- Opening Delimiter -
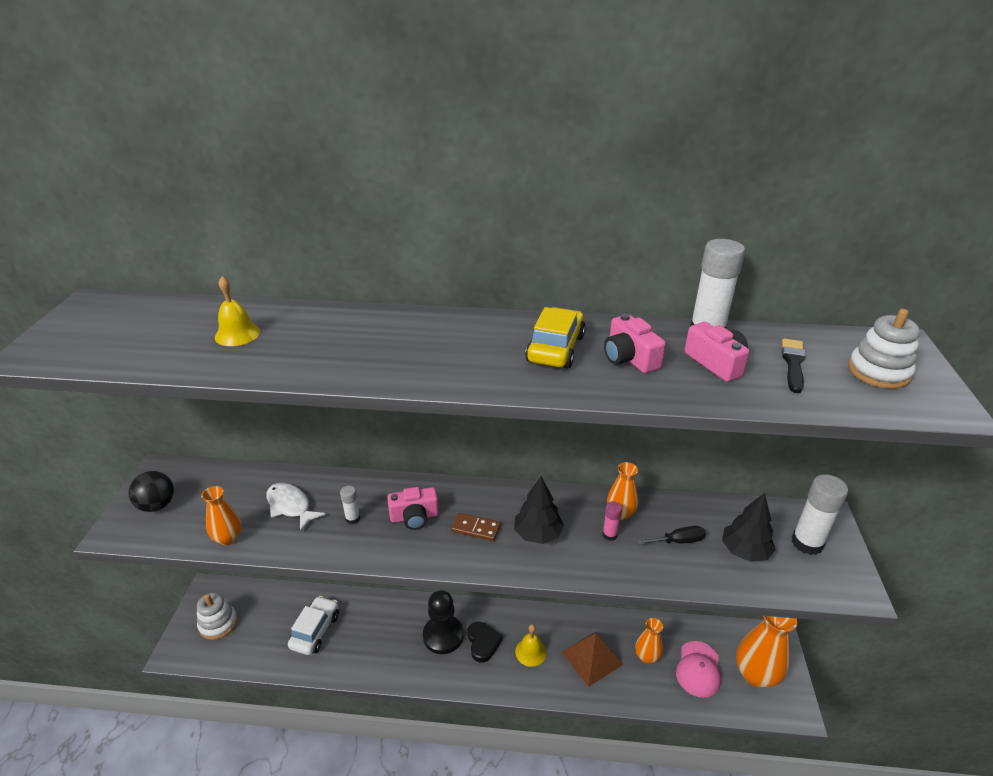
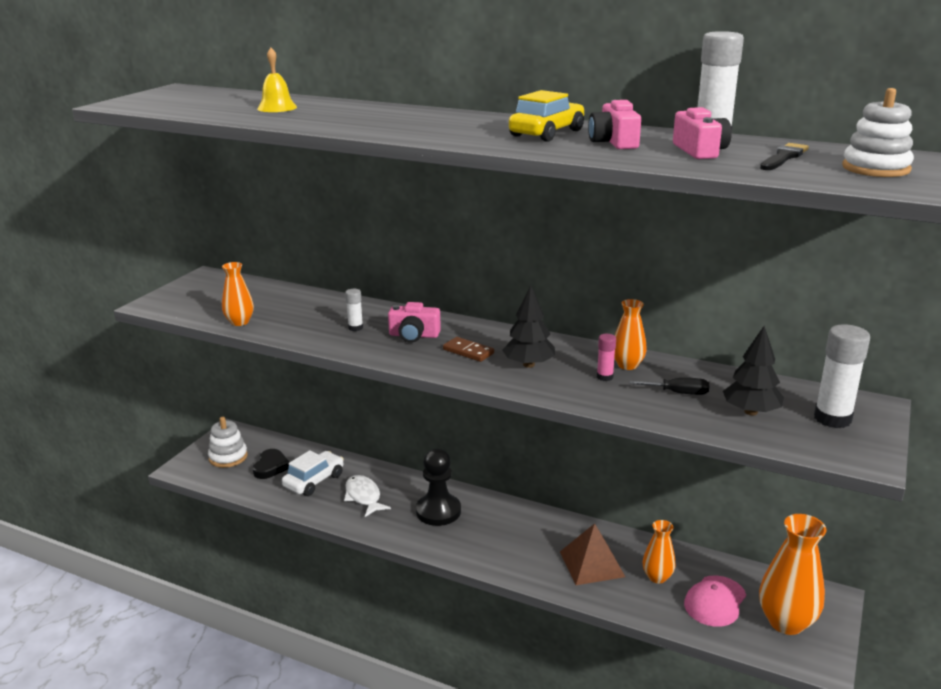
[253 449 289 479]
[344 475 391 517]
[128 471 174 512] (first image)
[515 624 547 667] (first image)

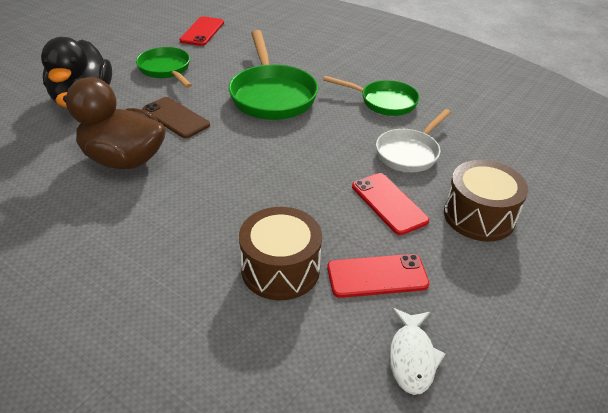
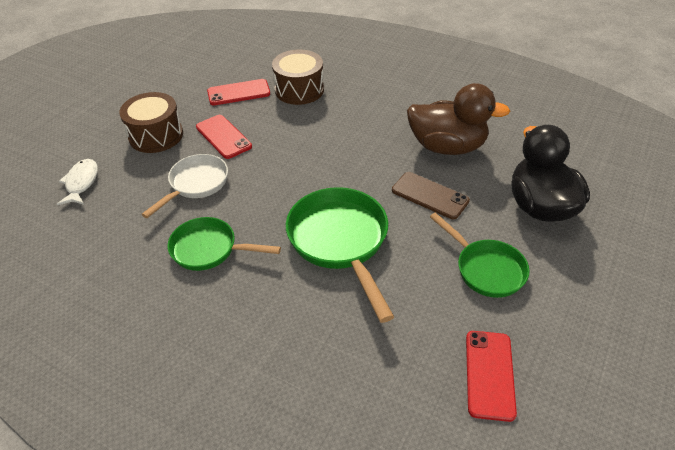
[57 159 98 205]

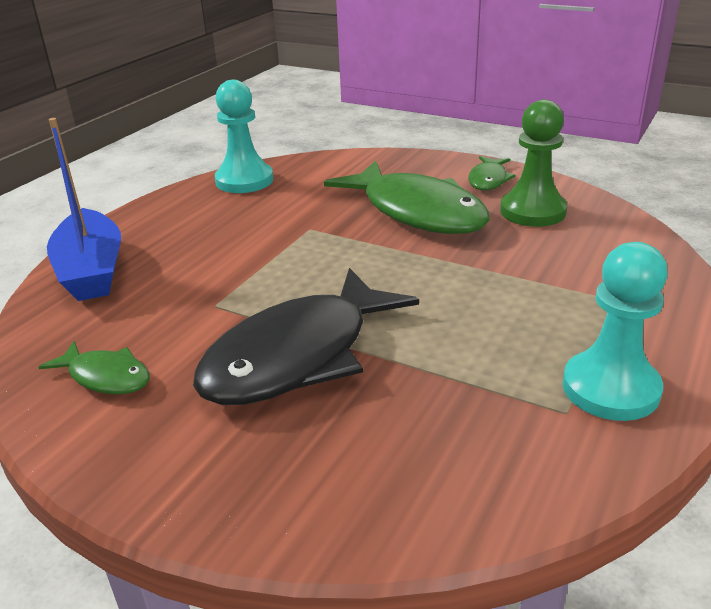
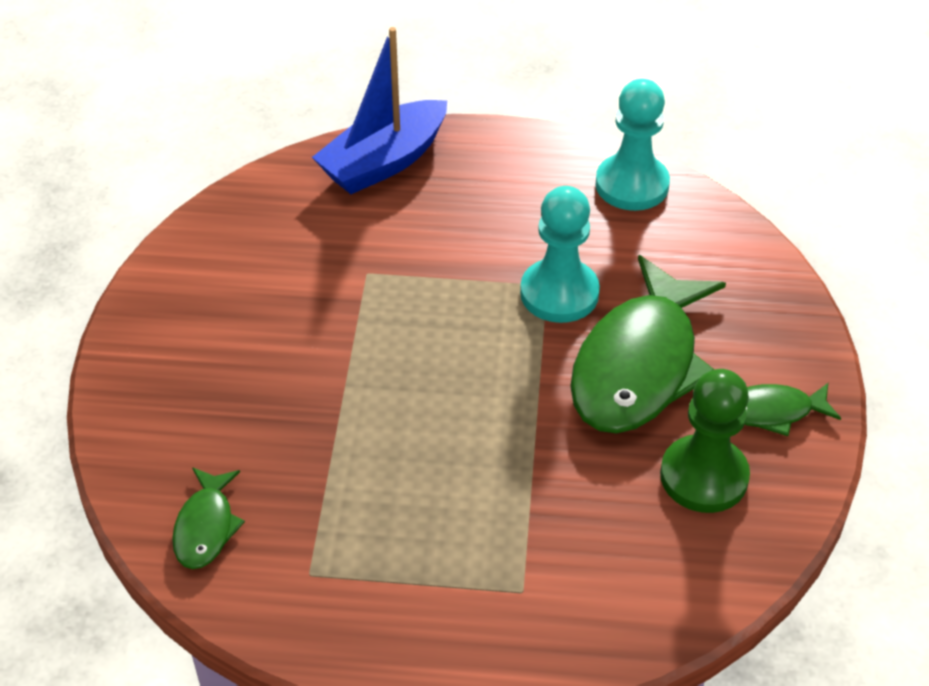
[172 467 245 569]
[520 186 600 323]
[193 268 419 405] (first image)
- Closing Delimiter -
Your instructions: Transcribe all the lines above exactly, apart from the pictures.

Answer space:
[253 449 289 479]
[344 475 391 517]
[128 471 174 512] (first image)
[515 624 547 667] (first image)

[57 159 98 205]

[172 467 245 569]
[520 186 600 323]
[193 268 419 405] (first image)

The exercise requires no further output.